#### TO DO:
Every record below should be transcribed exactly. Omit the images.
[[ DATA, beginning ]]
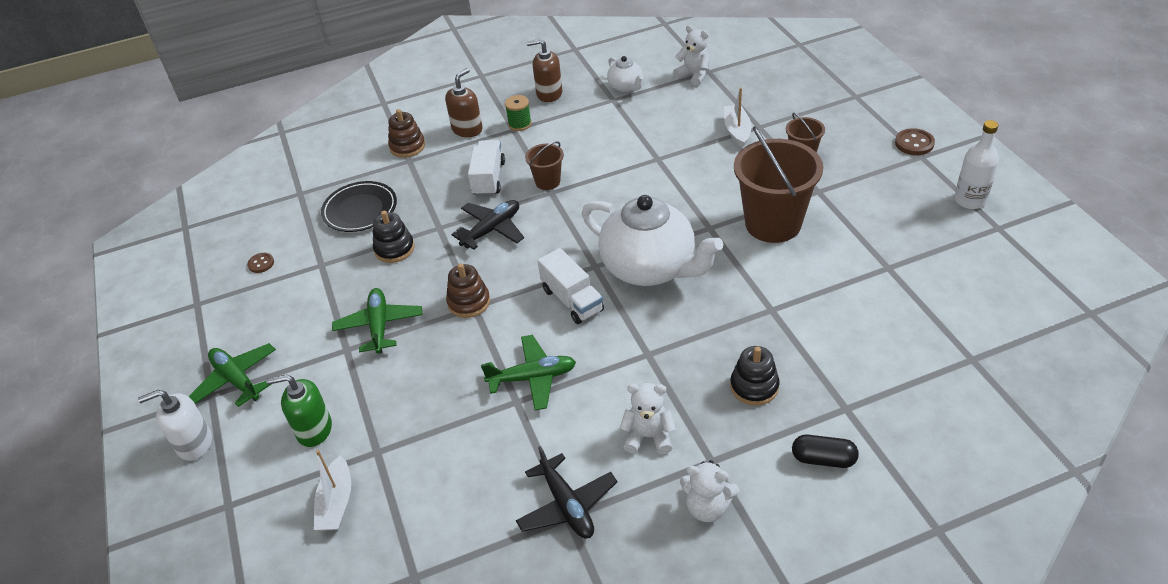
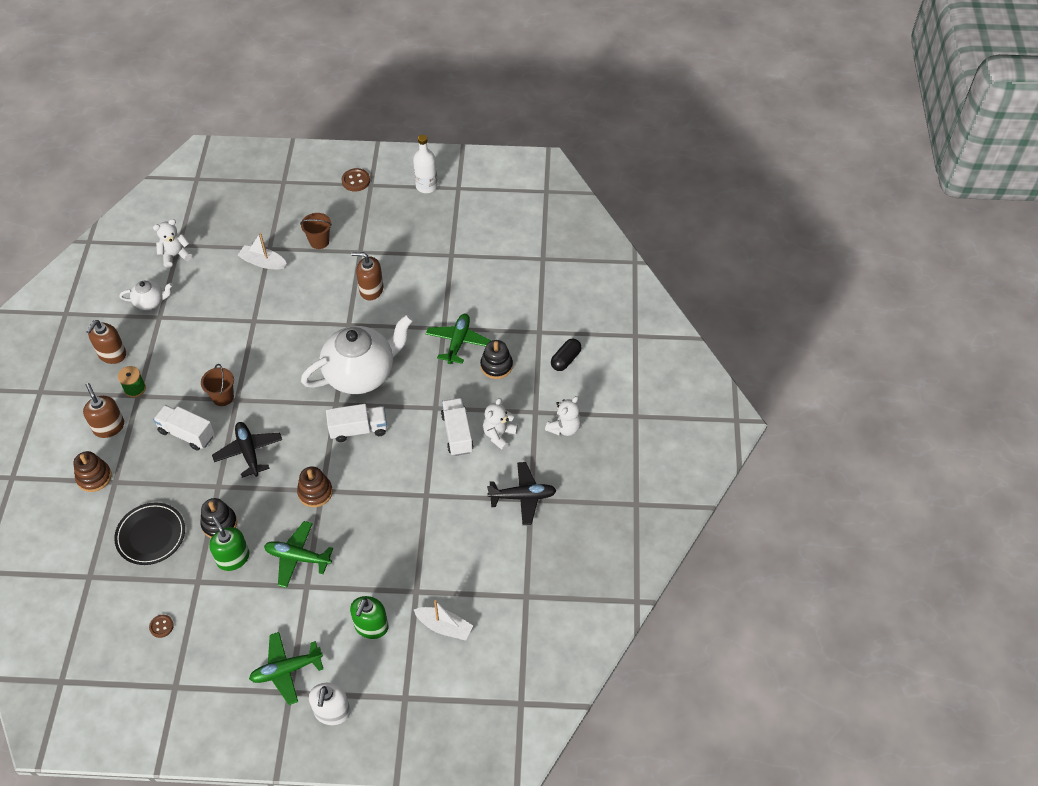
camera: 70 degrees left, 10 degrees up
(358, 277) = (233, 558): none -> green soap dispenser
(533, 378) = (412, 478): green plane -> green plane (458, 342)
(623, 392) = (457, 433): none -> white truck
(773, 223) = (371, 290): brown bucket -> brown soap dispenser

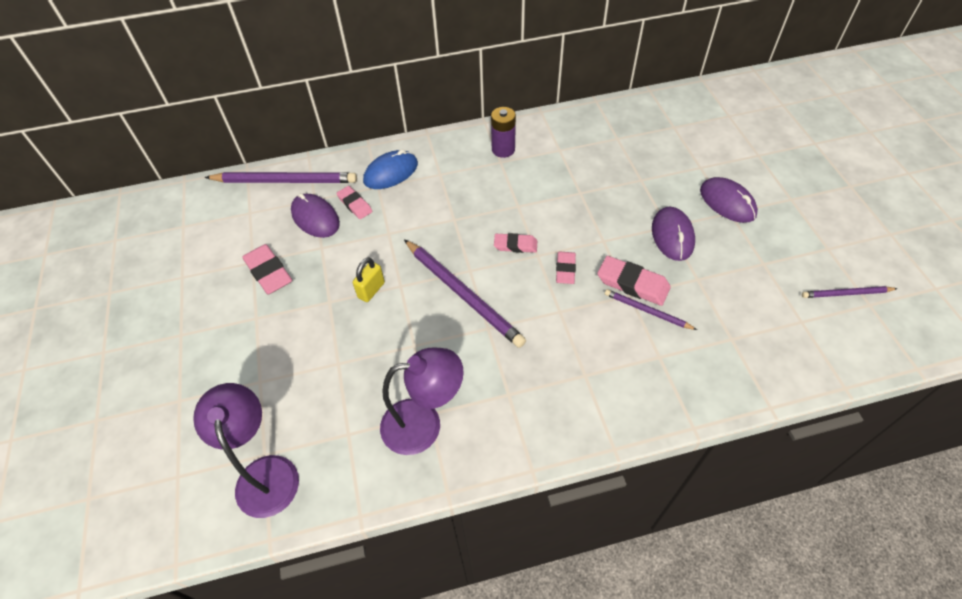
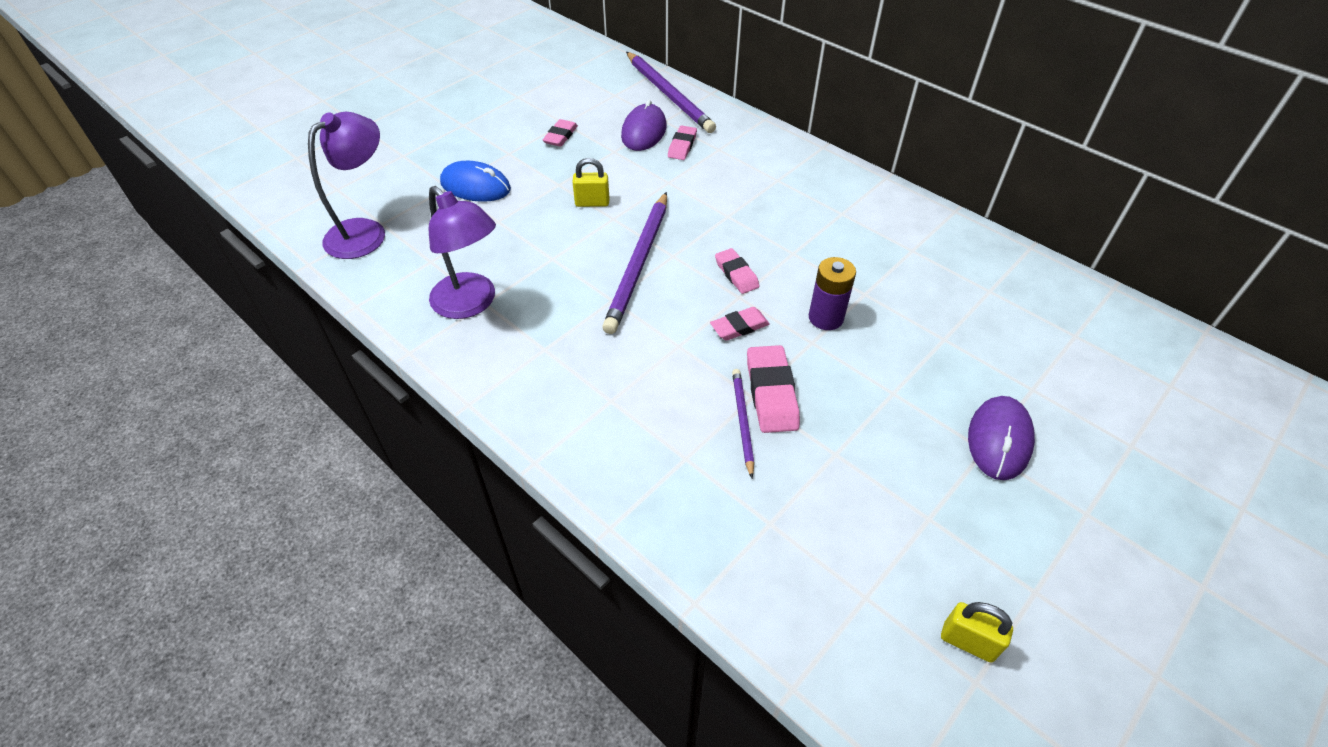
camera: 55 degrees right, 5 degrees down
(268, 272) = (560, 136): pink eraser -> pink eraser, size x0.65
(391, 172) = (744, 148): blue mouse -> blue mouse (475, 186)
(503, 149) = (861, 207): purple battery -> purple battery (826, 318)
(672, 236) = (882, 403): purple mouse -> none
(846, 294) = (968, 642): purple pencil -> yellow padlock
[[ DATA, end ]]
#### RESPONSE AREA:
camera: 70 degrees left, 10 degrees up
(358, 277) = (233, 558): none -> green soap dispenser
(533, 378) = (412, 478): green plane -> green plane (458, 342)
(623, 392) = (457, 433): none -> white truck
(773, 223) = (371, 290): brown bucket -> brown soap dispenser

camera: 55 degrees right, 5 degrees down
(268, 272) = (560, 136): pink eraser -> pink eraser, size x0.65
(391, 172) = (744, 148): blue mouse -> blue mouse (475, 186)
(503, 149) = (861, 207): purple battery -> purple battery (826, 318)
(672, 236) = (882, 403): purple mouse -> none
(846, 294) = (968, 642): purple pencil -> yellow padlock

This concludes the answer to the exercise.